* _Task details_
Transcribe the data exactly, stopping after the "camera: 25 degrees left, 5 degrees up" line.

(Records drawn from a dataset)
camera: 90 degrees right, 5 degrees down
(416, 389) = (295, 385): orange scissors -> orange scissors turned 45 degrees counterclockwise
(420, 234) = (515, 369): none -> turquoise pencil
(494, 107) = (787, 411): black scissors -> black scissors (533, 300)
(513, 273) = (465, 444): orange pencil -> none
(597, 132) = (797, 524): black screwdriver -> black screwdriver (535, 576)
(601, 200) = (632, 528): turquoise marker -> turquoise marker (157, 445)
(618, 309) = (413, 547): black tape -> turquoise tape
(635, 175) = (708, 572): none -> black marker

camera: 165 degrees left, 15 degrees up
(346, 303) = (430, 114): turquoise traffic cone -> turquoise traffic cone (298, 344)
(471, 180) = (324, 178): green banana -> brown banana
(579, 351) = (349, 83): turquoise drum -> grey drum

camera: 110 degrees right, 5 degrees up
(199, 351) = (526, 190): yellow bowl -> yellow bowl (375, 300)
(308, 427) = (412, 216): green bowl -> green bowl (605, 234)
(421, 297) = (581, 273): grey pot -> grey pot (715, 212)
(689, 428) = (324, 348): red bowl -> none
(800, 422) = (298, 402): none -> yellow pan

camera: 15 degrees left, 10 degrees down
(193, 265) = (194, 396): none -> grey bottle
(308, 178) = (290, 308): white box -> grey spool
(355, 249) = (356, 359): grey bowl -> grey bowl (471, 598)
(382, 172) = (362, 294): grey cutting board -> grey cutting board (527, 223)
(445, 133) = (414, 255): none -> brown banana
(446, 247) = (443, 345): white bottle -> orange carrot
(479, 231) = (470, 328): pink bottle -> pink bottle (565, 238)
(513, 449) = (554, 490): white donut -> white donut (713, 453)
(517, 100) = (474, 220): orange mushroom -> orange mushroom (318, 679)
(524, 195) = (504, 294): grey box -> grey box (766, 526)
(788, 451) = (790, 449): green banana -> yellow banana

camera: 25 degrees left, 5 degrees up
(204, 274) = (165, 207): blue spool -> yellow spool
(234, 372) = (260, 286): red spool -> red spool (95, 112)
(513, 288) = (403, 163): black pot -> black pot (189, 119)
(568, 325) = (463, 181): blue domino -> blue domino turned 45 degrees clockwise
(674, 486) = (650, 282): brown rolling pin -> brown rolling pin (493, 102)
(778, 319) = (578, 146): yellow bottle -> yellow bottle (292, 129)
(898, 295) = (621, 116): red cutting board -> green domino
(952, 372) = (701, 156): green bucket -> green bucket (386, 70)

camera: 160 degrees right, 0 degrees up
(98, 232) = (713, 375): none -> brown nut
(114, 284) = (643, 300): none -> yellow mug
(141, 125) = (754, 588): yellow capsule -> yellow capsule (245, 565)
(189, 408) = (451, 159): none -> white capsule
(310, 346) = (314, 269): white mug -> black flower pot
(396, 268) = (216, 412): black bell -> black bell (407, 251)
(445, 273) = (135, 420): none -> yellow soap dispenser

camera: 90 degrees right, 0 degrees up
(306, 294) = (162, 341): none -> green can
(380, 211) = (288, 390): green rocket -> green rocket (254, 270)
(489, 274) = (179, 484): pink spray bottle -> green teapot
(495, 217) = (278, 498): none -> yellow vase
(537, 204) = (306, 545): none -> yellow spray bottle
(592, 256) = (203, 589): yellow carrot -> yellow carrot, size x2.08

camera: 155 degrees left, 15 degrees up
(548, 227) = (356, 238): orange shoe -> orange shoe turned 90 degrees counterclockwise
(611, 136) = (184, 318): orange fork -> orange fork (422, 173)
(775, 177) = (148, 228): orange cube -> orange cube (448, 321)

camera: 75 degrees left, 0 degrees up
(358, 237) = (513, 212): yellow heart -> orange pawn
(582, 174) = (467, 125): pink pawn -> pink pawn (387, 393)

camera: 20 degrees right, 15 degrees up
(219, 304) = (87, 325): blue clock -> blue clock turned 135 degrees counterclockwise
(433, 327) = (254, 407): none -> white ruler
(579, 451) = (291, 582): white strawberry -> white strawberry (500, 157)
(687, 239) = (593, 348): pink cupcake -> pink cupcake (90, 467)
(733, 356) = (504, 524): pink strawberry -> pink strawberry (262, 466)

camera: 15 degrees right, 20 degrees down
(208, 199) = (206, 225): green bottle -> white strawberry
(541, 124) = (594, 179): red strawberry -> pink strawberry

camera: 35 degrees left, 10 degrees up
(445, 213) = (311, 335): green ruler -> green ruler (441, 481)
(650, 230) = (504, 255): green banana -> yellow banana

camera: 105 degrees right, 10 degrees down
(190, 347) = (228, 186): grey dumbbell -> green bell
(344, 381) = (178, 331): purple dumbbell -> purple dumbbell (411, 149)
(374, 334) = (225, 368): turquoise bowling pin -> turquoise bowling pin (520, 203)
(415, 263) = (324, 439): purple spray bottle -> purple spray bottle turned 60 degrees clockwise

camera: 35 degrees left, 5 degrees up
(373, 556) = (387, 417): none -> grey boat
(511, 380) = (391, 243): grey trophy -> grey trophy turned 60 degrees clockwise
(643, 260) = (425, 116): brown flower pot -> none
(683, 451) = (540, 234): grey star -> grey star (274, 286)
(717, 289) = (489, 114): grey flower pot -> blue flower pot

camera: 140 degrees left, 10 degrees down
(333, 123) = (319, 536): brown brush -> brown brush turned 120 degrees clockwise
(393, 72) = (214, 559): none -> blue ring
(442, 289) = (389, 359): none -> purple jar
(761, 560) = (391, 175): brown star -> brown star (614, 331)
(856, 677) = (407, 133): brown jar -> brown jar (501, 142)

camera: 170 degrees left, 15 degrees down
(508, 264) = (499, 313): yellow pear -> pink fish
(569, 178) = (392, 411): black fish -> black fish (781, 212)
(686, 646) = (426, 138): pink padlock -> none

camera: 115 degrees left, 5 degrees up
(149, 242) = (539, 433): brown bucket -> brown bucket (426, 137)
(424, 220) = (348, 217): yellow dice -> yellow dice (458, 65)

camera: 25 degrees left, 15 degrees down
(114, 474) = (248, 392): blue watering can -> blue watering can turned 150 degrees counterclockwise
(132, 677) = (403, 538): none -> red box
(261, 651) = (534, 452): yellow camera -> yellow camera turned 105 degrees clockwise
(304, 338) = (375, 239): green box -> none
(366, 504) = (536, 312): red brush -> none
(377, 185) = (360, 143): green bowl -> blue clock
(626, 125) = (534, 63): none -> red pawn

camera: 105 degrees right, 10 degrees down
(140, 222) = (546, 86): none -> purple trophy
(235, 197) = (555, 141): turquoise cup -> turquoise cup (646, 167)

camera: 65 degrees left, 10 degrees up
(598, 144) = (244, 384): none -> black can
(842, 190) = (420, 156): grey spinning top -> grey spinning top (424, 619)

* _Expected answer_
camera: 90 degrees right, 5 degrees down
(416, 389) = (295, 385): orange scissors -> orange scissors turned 45 degrees counterclockwise
(420, 234) = (515, 369): none -> turquoise pencil
(494, 107) = (787, 411): black scissors -> black scissors (533, 300)
(513, 273) = (465, 444): orange pencil -> none
(597, 132) = (797, 524): black screwdriver -> black screwdriver (535, 576)
(601, 200) = (632, 528): turquoise marker -> turquoise marker (157, 445)
(618, 309) = (413, 547): black tape -> turquoise tape
(635, 175) = (708, 572): none -> black marker

camera: 165 degrees left, 15 degrees up
(346, 303) = (430, 114): turquoise traffic cone -> turquoise traffic cone (298, 344)
(471, 180) = (324, 178): green banana -> brown banana
(579, 351) = (349, 83): turquoise drum -> grey drum

camera: 110 degrees right, 5 degrees up
(199, 351) = (526, 190): yellow bowl -> yellow bowl (375, 300)
(308, 427) = (412, 216): green bowl -> green bowl (605, 234)
(421, 297) = (581, 273): grey pot -> grey pot (715, 212)
(689, 428) = (324, 348): red bowl -> none
(800, 422) = (298, 402): none -> yellow pan

camera: 15 degrees left, 10 degrees down
(193, 265) = (194, 396): none -> grey bottle
(308, 178) = (290, 308): white box -> grey spool
(355, 249) = (356, 359): grey bowl -> grey bowl (471, 598)
(382, 172) = (362, 294): grey cutting board -> grey cutting board (527, 223)
(445, 133) = (414, 255): none -> brown banana
(446, 247) = (443, 345): white bottle -> orange carrot
(479, 231) = (470, 328): pink bottle -> pink bottle (565, 238)
(513, 449) = (554, 490): white donut -> white donut (713, 453)
(517, 100) = (474, 220): orange mushroom -> orange mushroom (318, 679)
(524, 195) = (504, 294): grey box -> grey box (766, 526)
(788, 451) = (790, 449): green banana -> yellow banana

camera: 25 degrees left, 5 degrees up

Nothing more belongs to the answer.